* Exercise aim:
Reproduce the data that follows character for character, but omit its pictures.

━━━ Data below ━━━

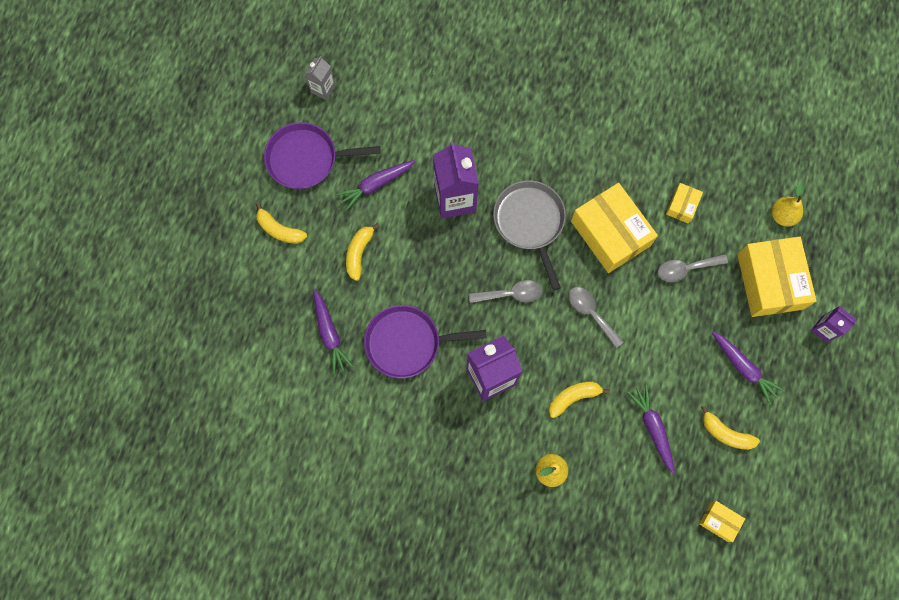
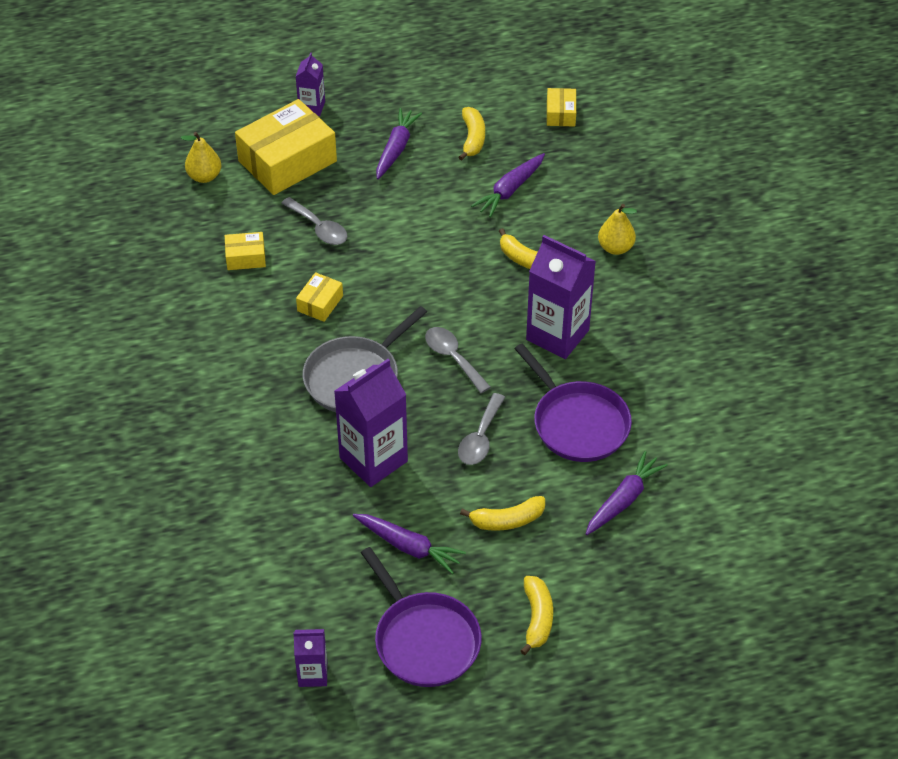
camera: 120 degrees left, 25 degrees down
(323, 89) = (313, 674): grey carton -> purple carton
(591, 313) = (425, 283): grey spoon -> grey spoon (480, 438)
(610, 233) = (320, 303): yellow box -> yellow box, size x0.47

━━━

* Output of the task:
camera: 120 degrees left, 25 degrees down
(323, 89) = (313, 674): grey carton -> purple carton
(591, 313) = (425, 283): grey spoon -> grey spoon (480, 438)
(610, 233) = (320, 303): yellow box -> yellow box, size x0.47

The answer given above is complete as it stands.